Data for review:
---------------

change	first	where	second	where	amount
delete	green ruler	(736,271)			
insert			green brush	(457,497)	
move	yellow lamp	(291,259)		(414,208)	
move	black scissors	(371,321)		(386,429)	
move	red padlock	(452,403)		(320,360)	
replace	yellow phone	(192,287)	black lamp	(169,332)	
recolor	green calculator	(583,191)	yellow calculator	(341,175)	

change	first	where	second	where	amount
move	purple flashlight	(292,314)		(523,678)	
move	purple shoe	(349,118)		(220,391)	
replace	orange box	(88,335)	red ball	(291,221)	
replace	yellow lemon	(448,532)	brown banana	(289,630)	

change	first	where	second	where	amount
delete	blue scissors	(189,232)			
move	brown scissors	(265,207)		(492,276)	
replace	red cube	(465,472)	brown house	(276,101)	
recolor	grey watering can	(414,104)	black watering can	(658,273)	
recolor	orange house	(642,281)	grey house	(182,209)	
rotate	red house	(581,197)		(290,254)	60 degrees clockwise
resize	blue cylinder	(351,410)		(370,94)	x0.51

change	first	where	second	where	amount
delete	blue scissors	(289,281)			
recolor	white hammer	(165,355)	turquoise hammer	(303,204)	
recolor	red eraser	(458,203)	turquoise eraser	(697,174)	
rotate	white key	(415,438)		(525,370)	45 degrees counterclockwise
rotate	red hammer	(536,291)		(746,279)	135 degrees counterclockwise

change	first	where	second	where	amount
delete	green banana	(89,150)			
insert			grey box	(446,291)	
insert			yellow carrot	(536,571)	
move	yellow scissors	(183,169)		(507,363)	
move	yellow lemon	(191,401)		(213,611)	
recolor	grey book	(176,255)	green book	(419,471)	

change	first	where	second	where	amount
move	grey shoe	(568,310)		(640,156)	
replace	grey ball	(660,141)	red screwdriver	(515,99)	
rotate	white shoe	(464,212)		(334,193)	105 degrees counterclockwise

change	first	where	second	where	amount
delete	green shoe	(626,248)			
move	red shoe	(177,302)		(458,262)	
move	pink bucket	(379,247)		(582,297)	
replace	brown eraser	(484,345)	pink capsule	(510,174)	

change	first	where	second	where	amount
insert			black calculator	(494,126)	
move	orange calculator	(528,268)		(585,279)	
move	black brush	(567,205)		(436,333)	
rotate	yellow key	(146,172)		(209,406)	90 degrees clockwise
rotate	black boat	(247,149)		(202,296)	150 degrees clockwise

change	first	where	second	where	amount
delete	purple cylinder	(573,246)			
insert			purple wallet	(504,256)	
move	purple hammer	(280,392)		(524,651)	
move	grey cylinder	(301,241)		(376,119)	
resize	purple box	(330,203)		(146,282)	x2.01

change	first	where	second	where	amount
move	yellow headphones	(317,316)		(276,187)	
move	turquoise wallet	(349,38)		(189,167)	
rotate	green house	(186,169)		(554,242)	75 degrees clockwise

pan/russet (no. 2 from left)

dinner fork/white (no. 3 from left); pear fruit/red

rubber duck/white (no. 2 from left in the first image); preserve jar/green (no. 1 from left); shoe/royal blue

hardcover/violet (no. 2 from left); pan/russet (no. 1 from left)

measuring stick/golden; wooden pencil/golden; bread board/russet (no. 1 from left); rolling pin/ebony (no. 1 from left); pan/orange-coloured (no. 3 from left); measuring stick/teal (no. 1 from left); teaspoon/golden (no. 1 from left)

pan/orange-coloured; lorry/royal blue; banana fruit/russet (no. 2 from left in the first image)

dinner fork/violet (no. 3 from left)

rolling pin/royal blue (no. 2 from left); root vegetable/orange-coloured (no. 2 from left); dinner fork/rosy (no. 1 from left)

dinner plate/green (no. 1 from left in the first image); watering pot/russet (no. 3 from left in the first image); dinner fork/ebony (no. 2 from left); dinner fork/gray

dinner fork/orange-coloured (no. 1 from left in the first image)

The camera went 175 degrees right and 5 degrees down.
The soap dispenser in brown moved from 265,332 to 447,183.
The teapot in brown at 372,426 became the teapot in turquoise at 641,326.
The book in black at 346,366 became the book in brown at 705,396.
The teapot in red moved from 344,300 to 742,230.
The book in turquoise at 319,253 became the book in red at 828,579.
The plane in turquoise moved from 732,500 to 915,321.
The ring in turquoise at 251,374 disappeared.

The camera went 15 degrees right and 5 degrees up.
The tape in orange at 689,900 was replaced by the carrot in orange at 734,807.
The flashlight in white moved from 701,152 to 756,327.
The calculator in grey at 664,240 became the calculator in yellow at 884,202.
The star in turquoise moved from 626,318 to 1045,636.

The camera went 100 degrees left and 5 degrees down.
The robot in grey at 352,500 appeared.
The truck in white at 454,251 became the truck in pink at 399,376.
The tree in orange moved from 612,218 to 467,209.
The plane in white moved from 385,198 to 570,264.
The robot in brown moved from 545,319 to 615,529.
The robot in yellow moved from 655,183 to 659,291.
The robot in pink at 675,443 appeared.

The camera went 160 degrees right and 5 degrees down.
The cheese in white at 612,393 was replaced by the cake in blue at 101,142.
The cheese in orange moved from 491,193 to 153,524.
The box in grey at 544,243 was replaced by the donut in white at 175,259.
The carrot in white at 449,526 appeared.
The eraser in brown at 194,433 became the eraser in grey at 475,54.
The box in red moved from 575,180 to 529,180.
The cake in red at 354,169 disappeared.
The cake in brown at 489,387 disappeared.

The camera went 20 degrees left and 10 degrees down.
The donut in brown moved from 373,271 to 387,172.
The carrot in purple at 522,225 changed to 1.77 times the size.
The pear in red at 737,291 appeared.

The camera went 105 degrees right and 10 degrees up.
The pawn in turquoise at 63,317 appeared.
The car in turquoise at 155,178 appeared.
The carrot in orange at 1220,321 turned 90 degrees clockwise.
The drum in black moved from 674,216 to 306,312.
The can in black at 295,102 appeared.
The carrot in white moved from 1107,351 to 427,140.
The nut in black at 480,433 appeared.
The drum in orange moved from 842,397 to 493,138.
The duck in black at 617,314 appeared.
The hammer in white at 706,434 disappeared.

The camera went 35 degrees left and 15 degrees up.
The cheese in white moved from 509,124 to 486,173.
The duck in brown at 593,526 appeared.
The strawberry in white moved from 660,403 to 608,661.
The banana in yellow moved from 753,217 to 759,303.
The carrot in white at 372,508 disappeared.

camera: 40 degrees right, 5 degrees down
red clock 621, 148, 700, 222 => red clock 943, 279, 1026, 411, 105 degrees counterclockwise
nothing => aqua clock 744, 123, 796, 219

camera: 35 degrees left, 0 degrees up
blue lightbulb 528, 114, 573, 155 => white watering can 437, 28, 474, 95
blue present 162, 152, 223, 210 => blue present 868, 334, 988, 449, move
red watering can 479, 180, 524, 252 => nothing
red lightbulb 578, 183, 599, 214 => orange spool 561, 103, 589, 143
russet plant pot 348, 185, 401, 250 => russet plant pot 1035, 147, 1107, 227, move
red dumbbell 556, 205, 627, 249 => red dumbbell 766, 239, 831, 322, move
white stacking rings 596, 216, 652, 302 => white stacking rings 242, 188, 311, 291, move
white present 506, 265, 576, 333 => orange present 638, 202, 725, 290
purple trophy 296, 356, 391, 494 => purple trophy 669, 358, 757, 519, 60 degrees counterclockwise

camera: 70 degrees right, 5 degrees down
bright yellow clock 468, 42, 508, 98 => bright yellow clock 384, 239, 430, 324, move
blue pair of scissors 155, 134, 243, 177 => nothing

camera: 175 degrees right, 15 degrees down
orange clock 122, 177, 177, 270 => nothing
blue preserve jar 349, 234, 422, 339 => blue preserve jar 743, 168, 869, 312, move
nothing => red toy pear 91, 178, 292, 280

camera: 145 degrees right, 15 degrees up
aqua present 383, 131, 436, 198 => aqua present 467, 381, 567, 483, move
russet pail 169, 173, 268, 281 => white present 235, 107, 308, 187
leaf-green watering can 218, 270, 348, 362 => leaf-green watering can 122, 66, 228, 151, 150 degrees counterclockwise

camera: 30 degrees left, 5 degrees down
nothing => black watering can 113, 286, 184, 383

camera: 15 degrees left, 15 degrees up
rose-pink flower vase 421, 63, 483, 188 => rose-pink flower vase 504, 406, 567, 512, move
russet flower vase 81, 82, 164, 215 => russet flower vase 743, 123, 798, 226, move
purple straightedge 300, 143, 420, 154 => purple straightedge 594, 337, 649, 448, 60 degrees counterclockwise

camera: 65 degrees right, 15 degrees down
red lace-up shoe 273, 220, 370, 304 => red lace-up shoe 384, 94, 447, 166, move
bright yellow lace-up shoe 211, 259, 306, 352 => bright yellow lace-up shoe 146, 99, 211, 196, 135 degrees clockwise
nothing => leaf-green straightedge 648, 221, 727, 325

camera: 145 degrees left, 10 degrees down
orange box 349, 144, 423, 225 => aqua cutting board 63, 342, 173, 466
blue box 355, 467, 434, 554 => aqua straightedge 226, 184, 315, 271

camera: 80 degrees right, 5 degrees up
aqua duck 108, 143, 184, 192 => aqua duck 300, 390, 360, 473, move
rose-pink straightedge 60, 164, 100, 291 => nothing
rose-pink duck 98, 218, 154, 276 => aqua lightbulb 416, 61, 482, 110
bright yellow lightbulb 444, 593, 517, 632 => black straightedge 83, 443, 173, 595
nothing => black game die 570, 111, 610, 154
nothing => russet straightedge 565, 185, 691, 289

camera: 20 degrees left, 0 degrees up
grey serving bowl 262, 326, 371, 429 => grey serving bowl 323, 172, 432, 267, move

---------------

Task to carry out: Please return the lines above that run from the line containing "The book in black" to the line containing "The plane in turquoise", inclusive, exactly and with no other lines.

Written solution:
The book in black at 346,366 became the book in brown at 705,396.
The teapot in red moved from 344,300 to 742,230.
The book in turquoise at 319,253 became the book in red at 828,579.
The plane in turquoise moved from 732,500 to 915,321.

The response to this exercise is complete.